### WORK INSTRUCTION
When scanning the data, count every line with "grey" in it, and report only the resulting number.

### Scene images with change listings
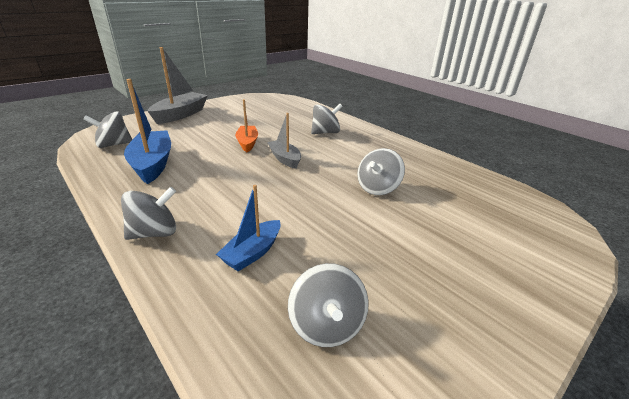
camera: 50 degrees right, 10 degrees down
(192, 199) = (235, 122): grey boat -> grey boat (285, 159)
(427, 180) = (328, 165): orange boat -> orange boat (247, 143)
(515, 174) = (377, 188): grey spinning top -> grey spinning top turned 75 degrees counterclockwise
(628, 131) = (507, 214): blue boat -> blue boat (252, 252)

### SOLUTION TO THE PROBLEM
2